══ Supplied records

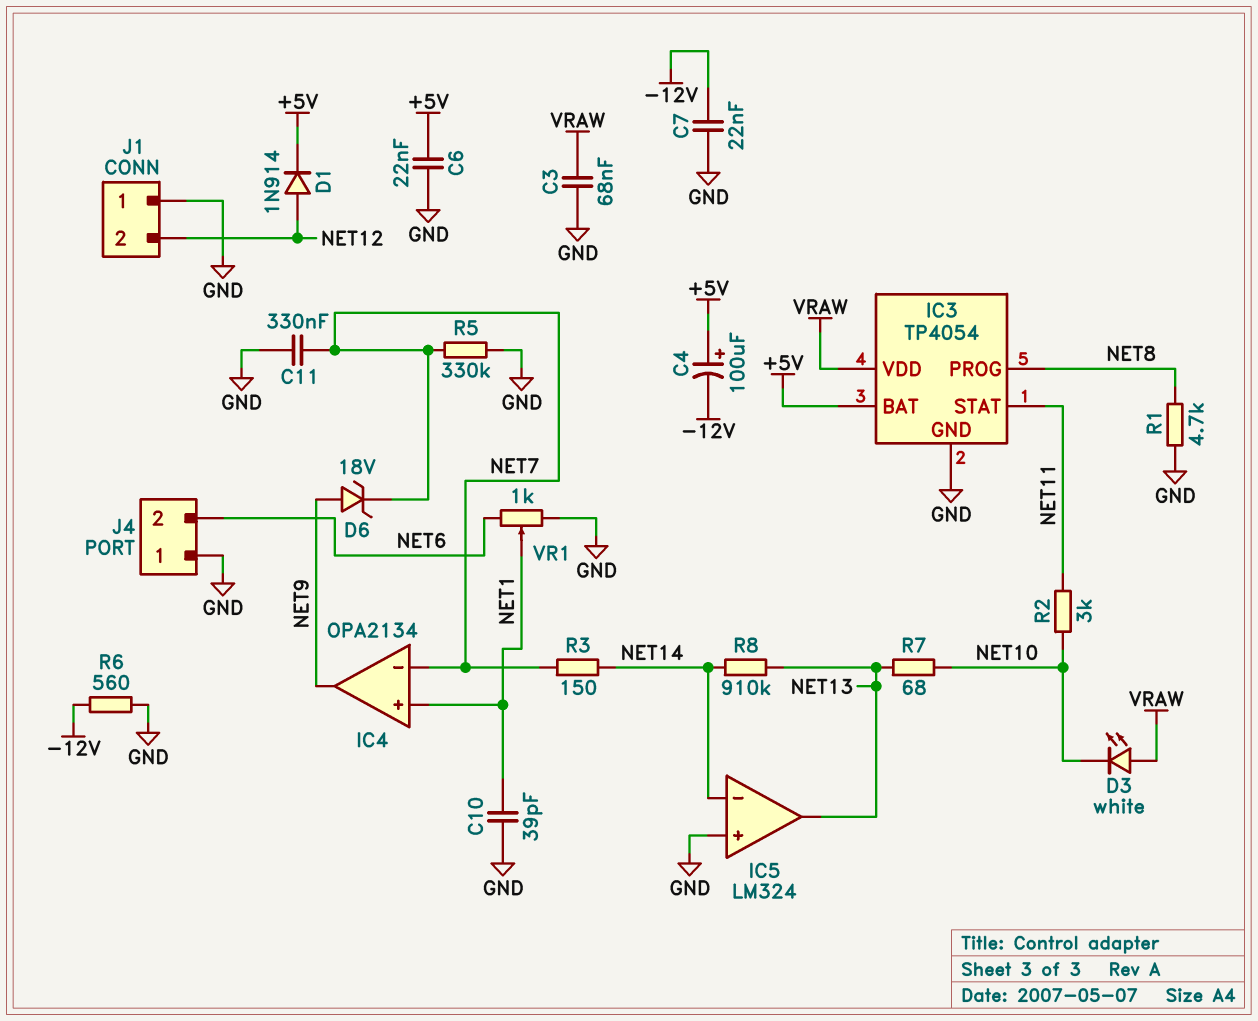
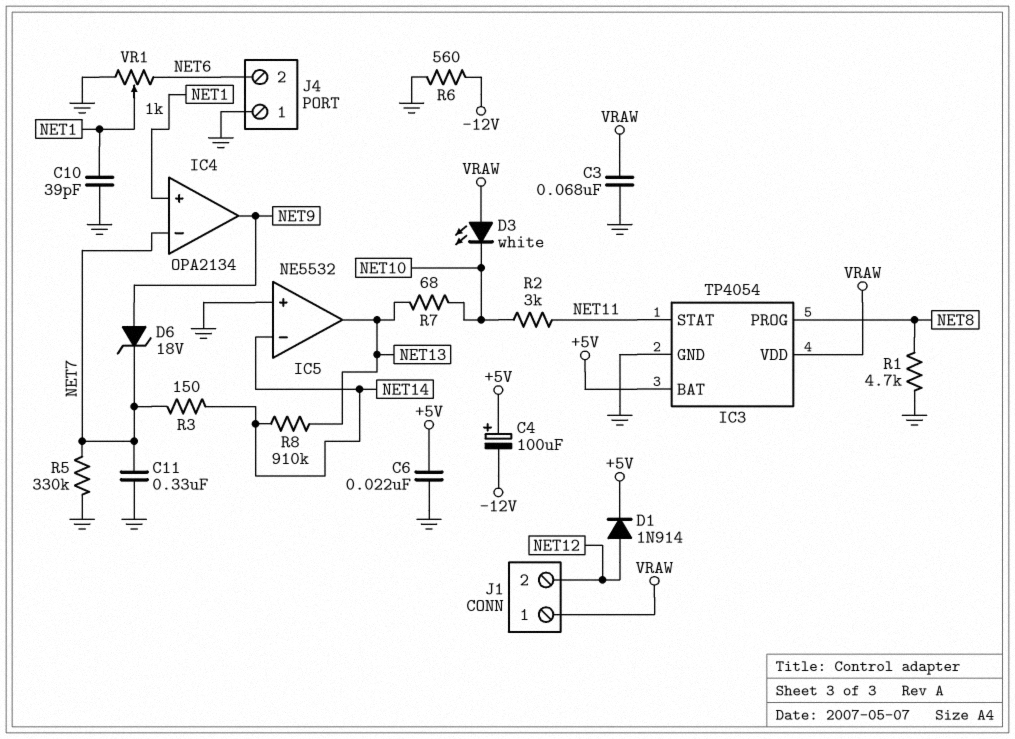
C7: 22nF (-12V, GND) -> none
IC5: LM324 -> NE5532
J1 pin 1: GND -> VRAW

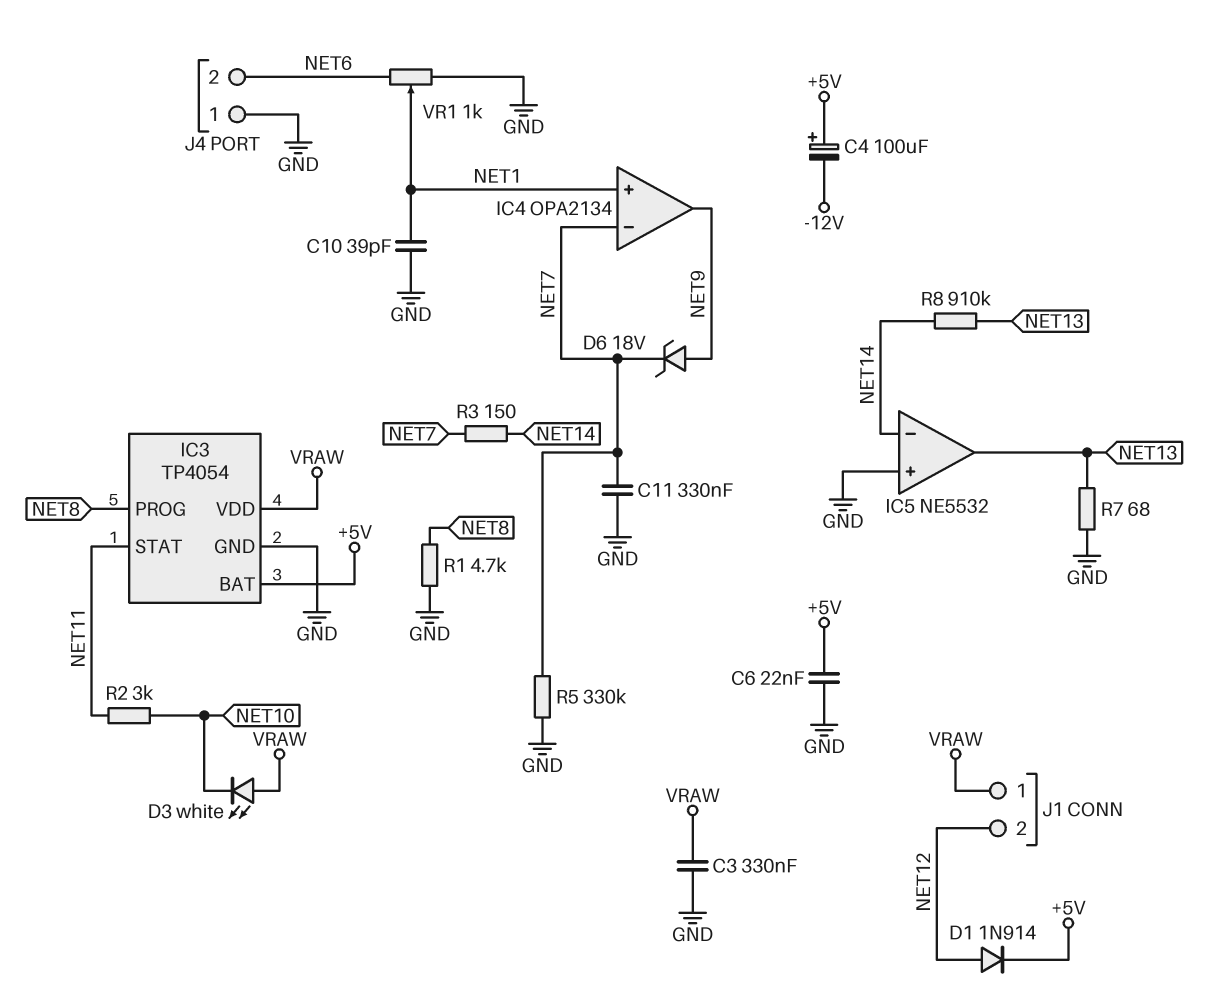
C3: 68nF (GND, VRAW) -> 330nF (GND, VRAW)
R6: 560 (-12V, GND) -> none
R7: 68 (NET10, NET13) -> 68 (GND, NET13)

════
══ Supplied records

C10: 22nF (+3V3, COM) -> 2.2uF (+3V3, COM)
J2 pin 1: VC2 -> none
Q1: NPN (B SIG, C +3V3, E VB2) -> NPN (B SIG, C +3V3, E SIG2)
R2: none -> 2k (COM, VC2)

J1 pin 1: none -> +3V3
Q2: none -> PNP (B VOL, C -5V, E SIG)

════

→ Work instruction
Text only, no pictures: please print exactly the lines above from the line with "IC5: LM324 -> NE5532" up to and including the line with "R7: 68 (NET10, NET13) -> 68 (GND, NET13)", and nothing else.

→ Solution below
IC5: LM324 -> NE5532
J1 pin 1: GND -> VRAW

C3: 68nF (GND, VRAW) -> 330nF (GND, VRAW)
R6: 560 (-12V, GND) -> none
R7: 68 (NET10, NET13) -> 68 (GND, NET13)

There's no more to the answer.